What you are asked to do
Could you transcribe every record below exactly as written, excluding the pictures?

**** Records for this exercise

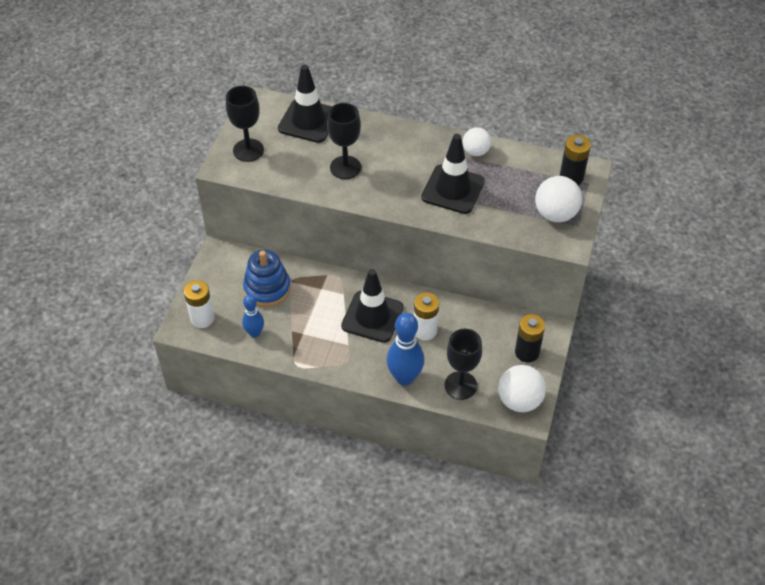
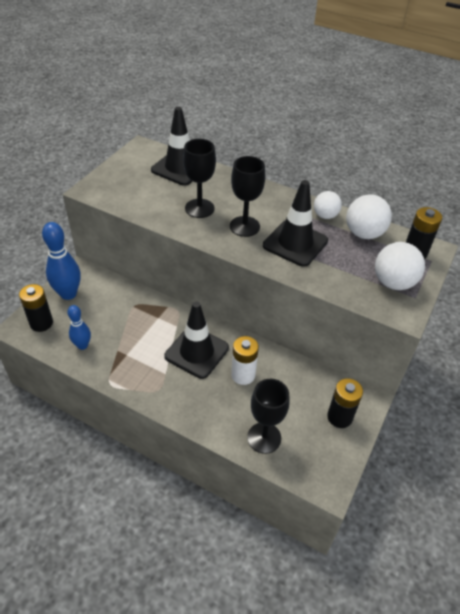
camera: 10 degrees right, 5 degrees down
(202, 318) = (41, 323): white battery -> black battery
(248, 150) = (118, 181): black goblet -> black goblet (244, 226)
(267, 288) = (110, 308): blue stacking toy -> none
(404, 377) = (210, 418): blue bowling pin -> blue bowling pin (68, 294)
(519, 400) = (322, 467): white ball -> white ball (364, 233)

********

Task output
camera: 10 degrees right, 5 degrees down
(202, 318) = (41, 323): white battery -> black battery
(248, 150) = (118, 181): black goblet -> black goblet (244, 226)
(267, 288) = (110, 308): blue stacking toy -> none
(404, 377) = (210, 418): blue bowling pin -> blue bowling pin (68, 294)
(519, 400) = (322, 467): white ball -> white ball (364, 233)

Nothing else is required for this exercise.